Exercise - Only the lines below from the one that holds "GPS3 pin TX: GP18 -> GP5" through the one that holds "LUX2 pin SCL: GP1 -> GP0" should appear in the answer, copied exactly, end lines included and pictures omitted.

--

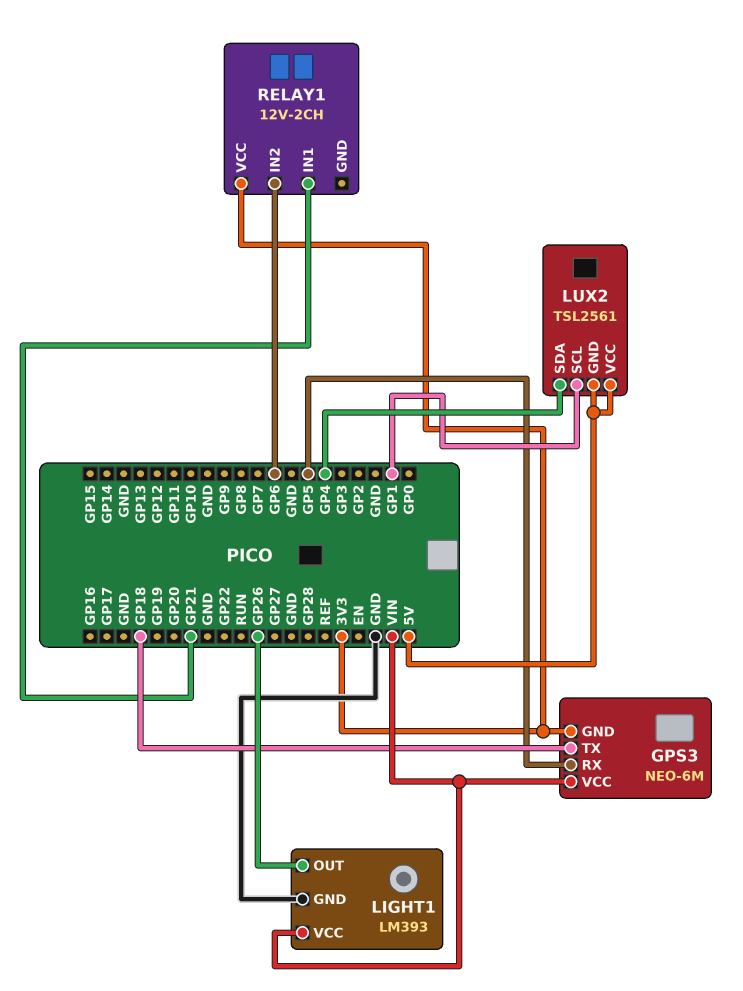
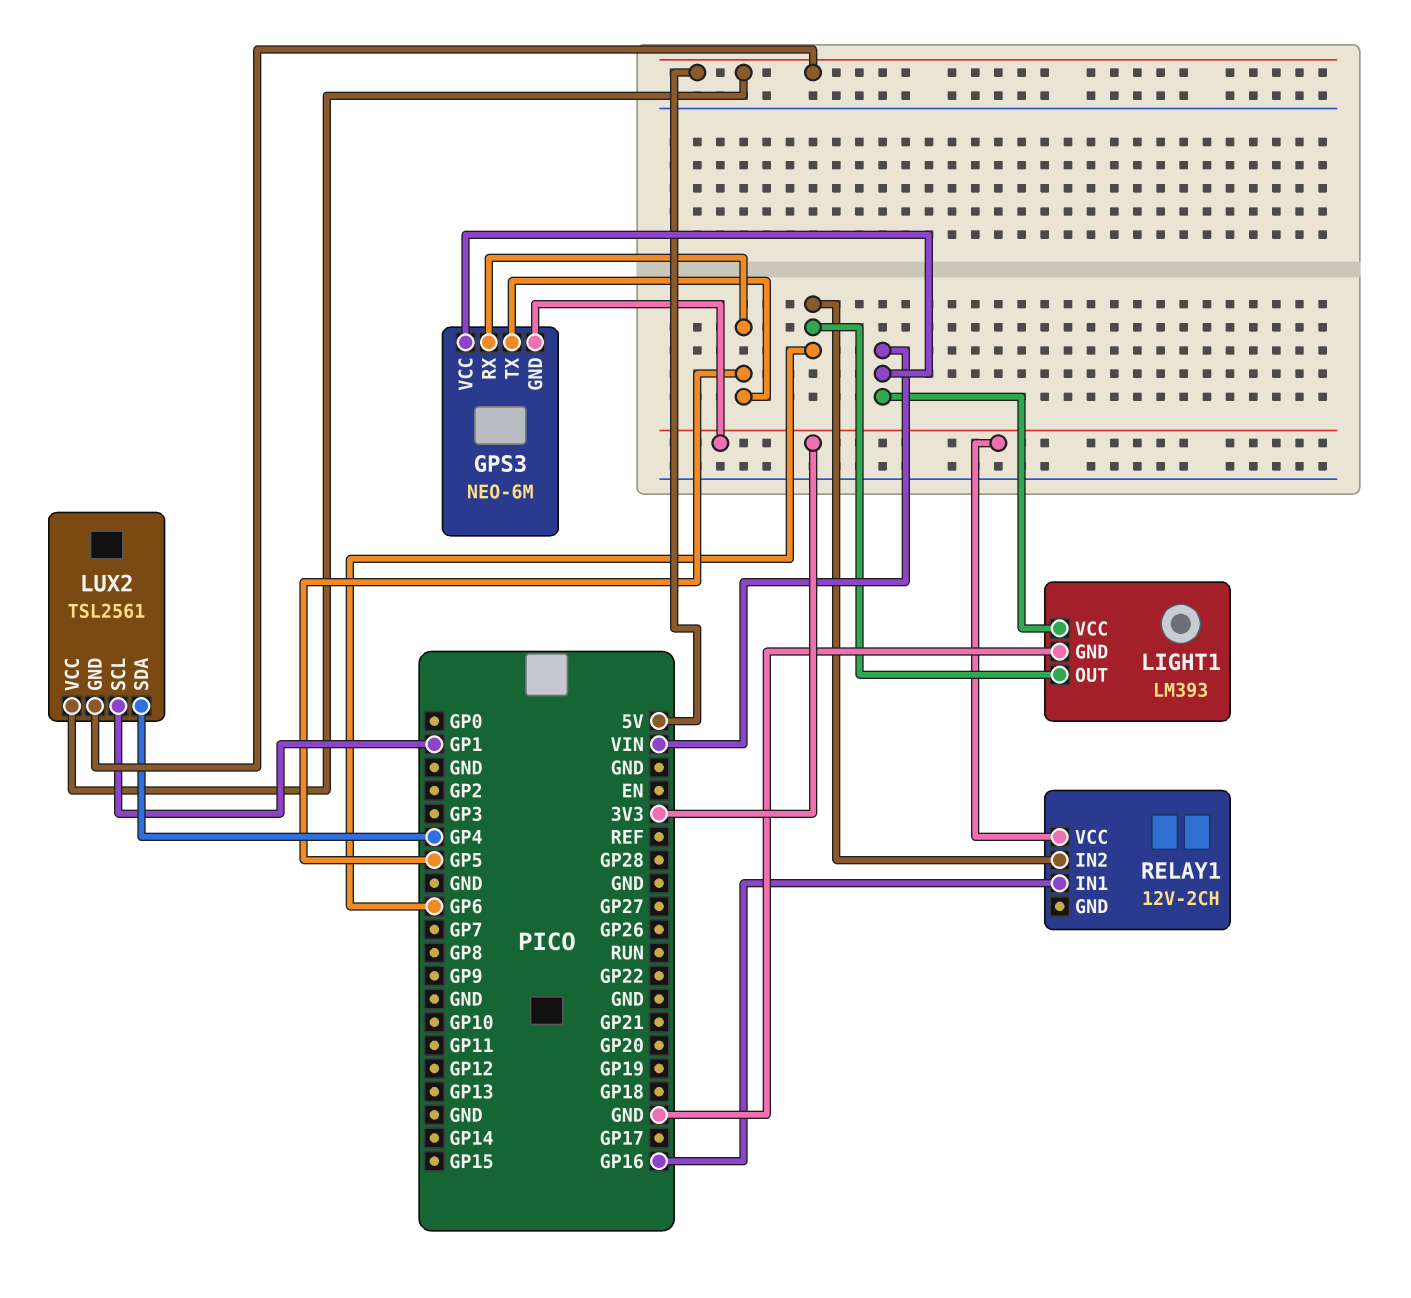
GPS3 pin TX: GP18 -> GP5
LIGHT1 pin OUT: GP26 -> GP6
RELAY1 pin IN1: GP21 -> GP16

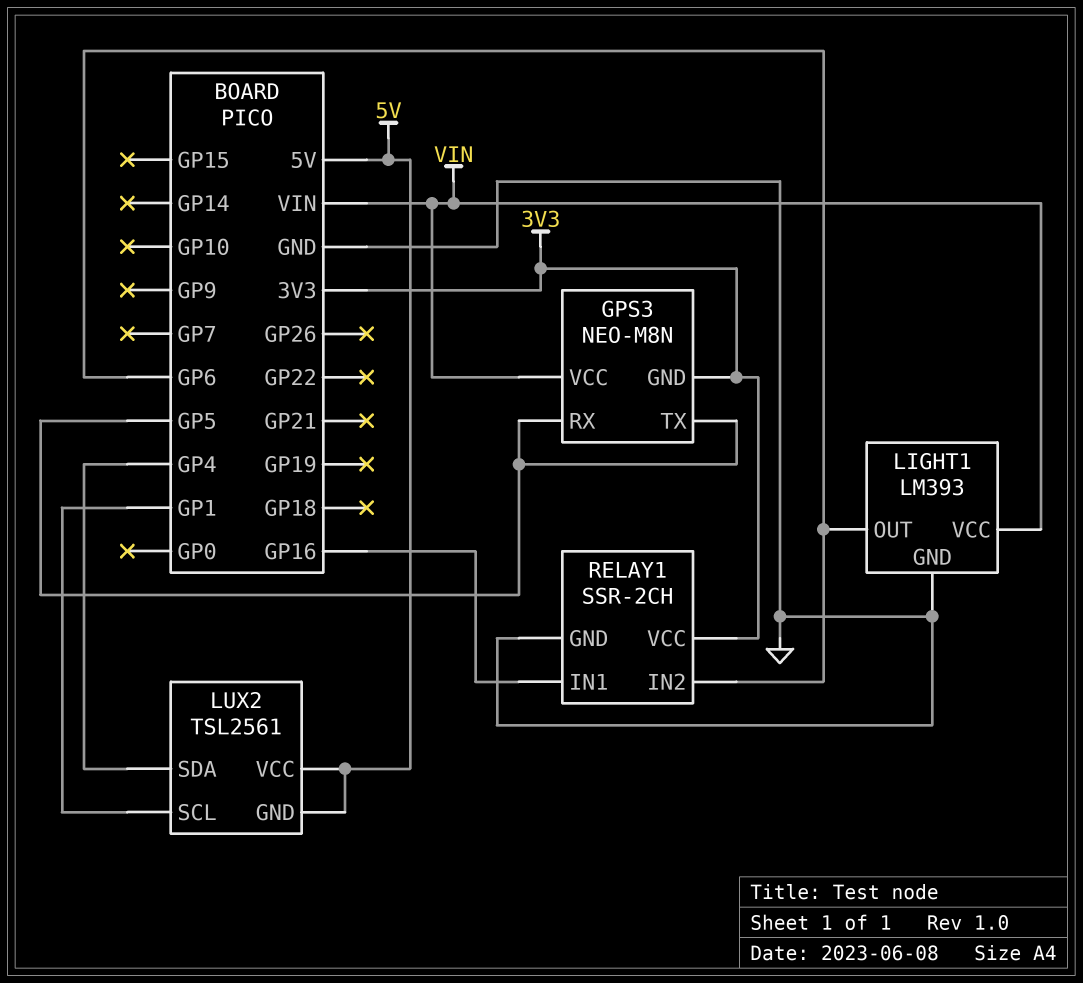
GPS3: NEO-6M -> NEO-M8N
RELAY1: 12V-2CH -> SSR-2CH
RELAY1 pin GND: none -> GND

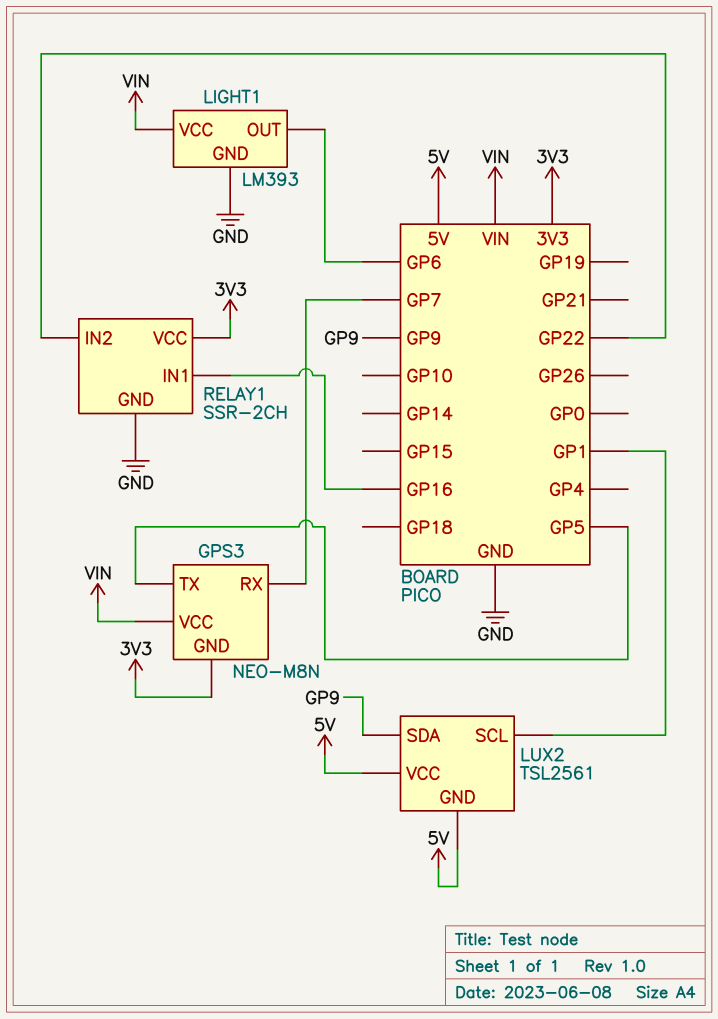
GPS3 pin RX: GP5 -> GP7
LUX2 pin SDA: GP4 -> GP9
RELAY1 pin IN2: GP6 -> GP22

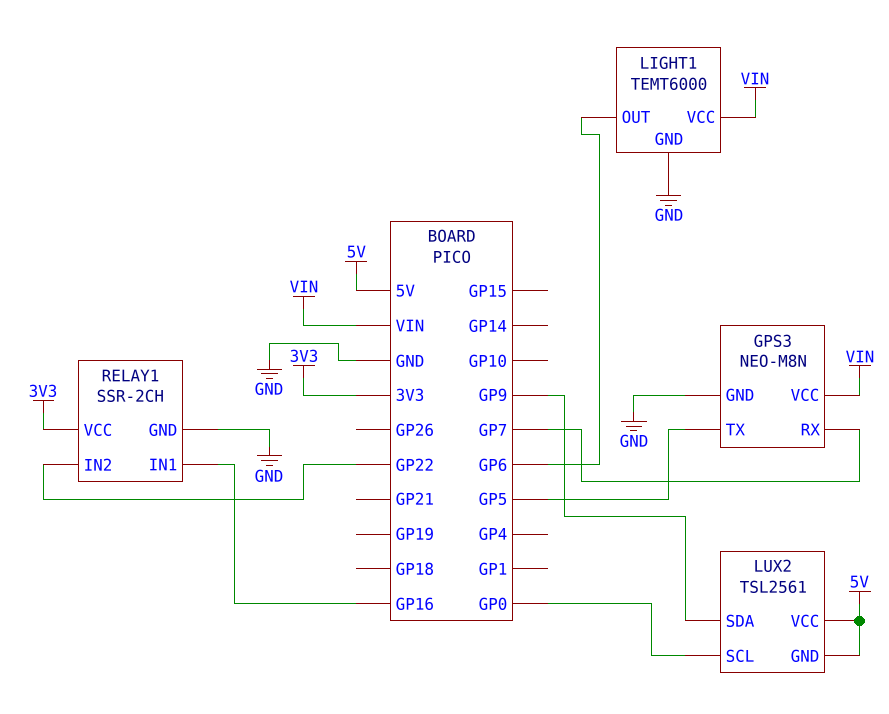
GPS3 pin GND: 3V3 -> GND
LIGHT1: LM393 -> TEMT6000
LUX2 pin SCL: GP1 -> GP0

--

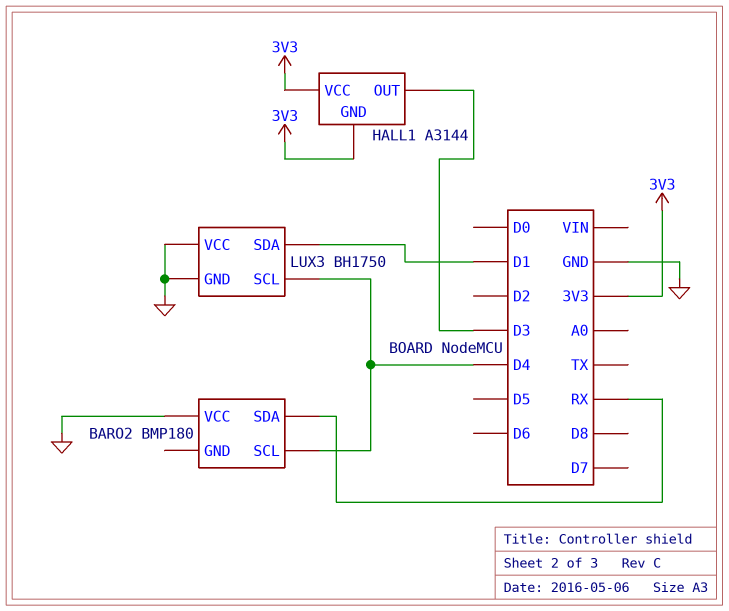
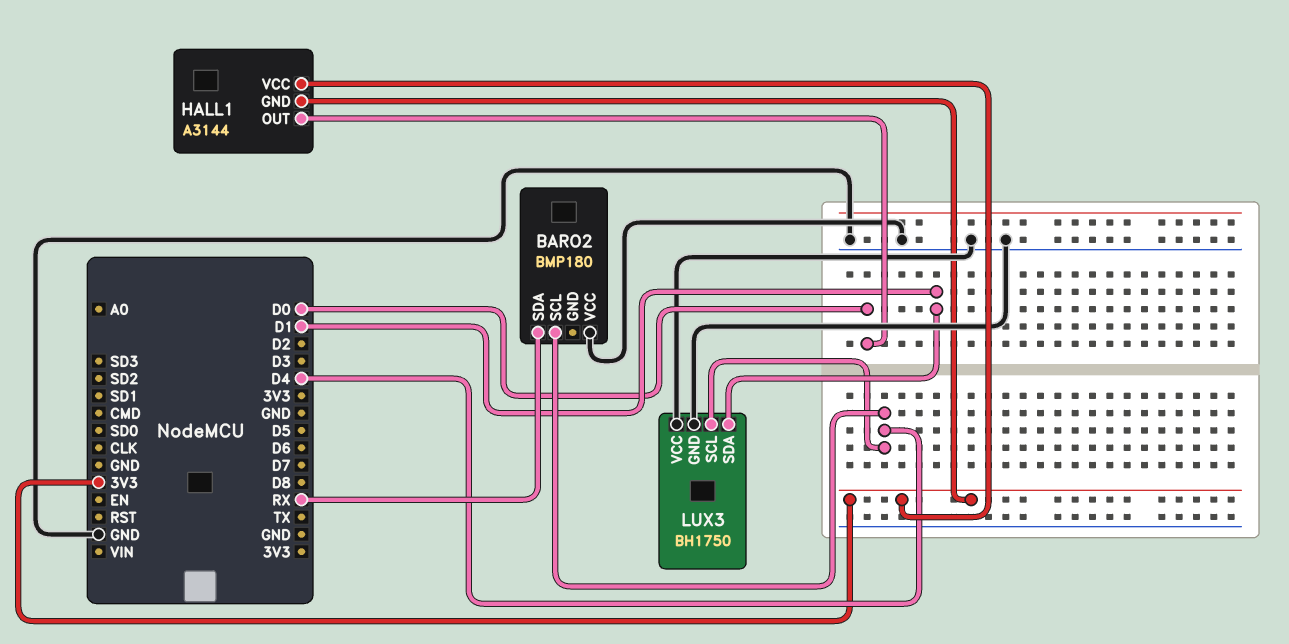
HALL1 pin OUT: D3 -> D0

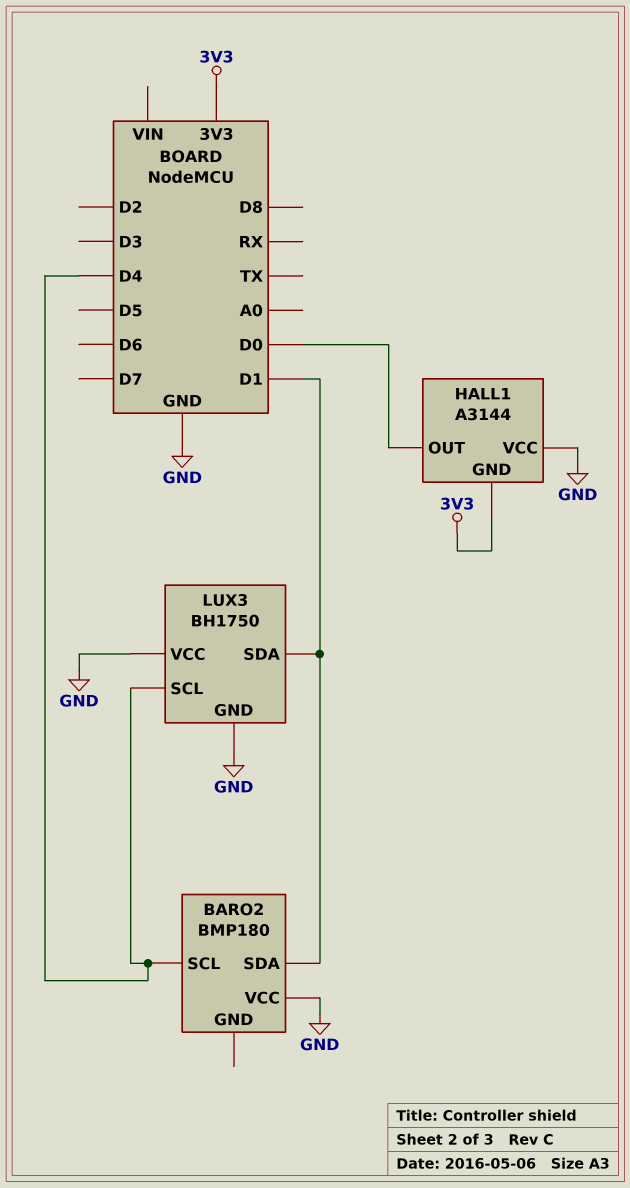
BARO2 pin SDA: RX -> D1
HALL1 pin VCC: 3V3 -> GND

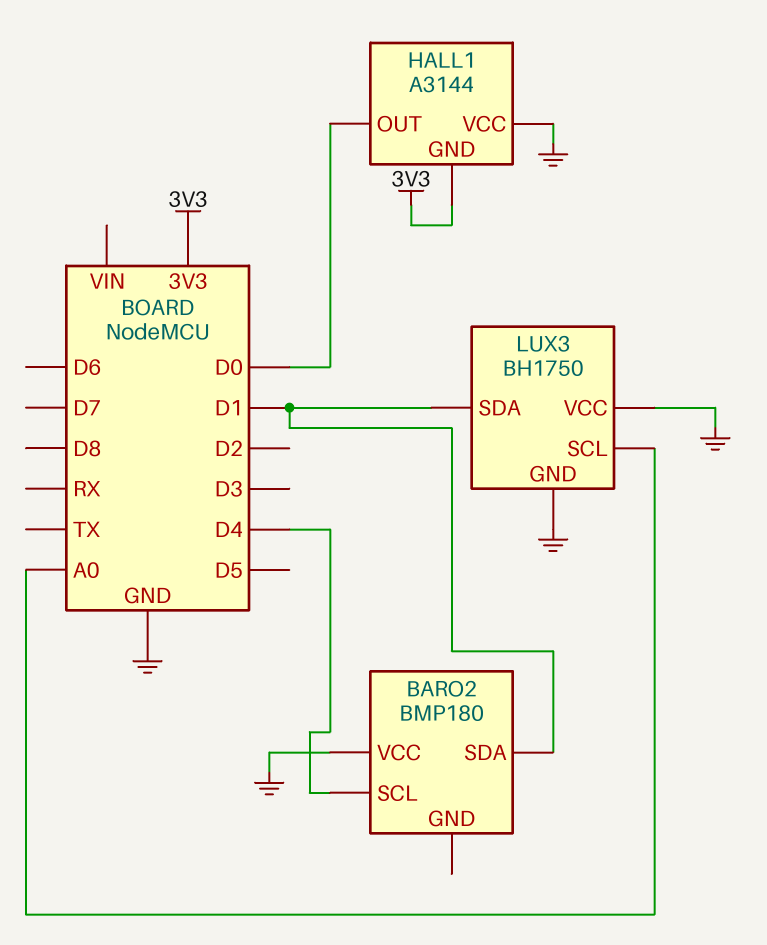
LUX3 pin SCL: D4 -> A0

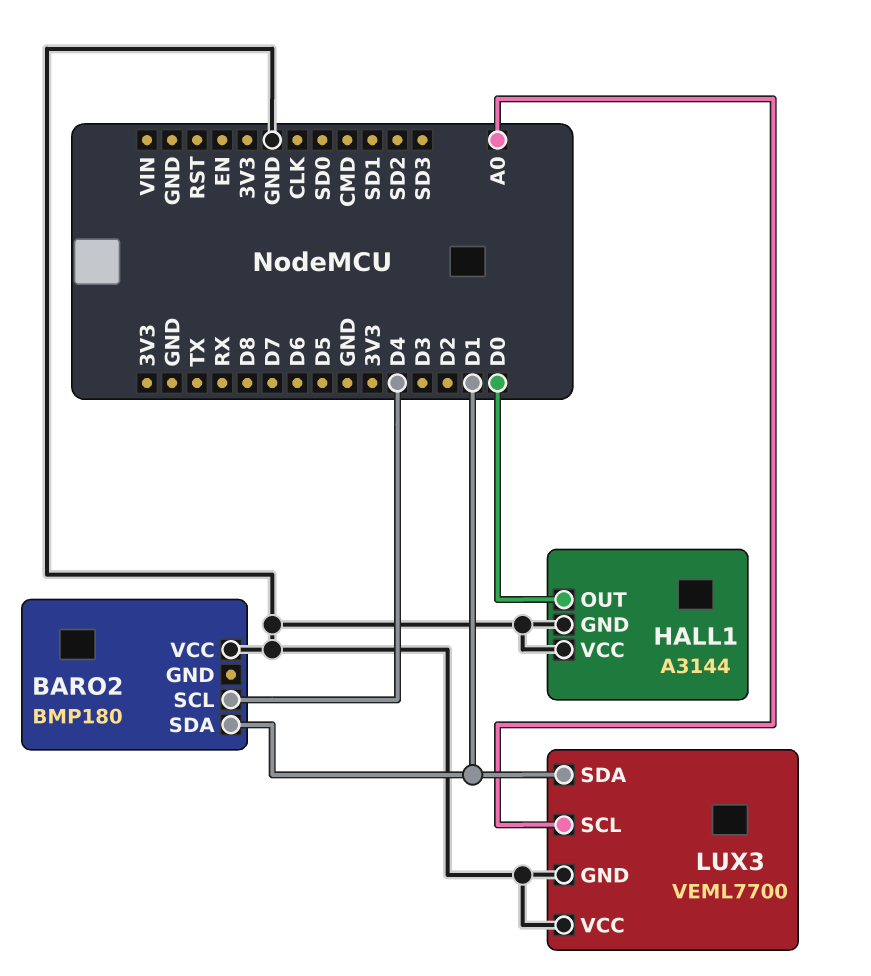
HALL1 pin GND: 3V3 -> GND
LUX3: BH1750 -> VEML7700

--

Answer -
GPS3 pin TX: GP18 -> GP5
LIGHT1 pin OUT: GP26 -> GP6
RELAY1 pin IN1: GP21 -> GP16

GPS3: NEO-6M -> NEO-M8N
RELAY1: 12V-2CH -> SSR-2CH
RELAY1 pin GND: none -> GND

GPS3 pin RX: GP5 -> GP7
LUX2 pin SDA: GP4 -> GP9
RELAY1 pin IN2: GP6 -> GP22

GPS3 pin GND: 3V3 -> GND
LIGHT1: LM393 -> TEMT6000
LUX2 pin SCL: GP1 -> GP0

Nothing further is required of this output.